• AIM OF THE TASK: All entries must come back exactly as given, with no pictures in the copy.

• EXTRACTED INFORMATION:
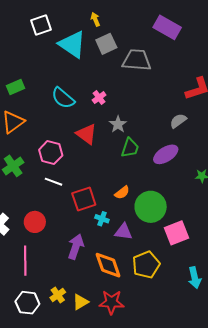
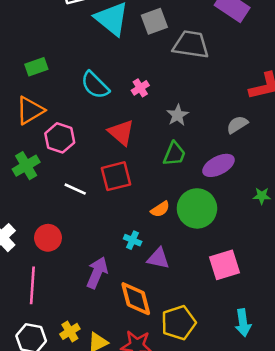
gray star: (118, 124) -> (178, 115), moved
pink hexagon: (51, 153) -> (60, 138), moved
red square: (84, 199) -> (116, 176), moved
green circle: (151, 207) -> (197, 208), moved
yellow pentagon: (146, 265) -> (178, 323), moved

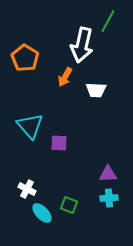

• ANSWER TO THIS PROBLEM:
gray star: (118, 124) -> (178, 115), moved
pink hexagon: (51, 153) -> (60, 138), moved
red square: (84, 199) -> (116, 176), moved
green circle: (151, 207) -> (197, 208), moved
yellow pentagon: (146, 265) -> (178, 323), moved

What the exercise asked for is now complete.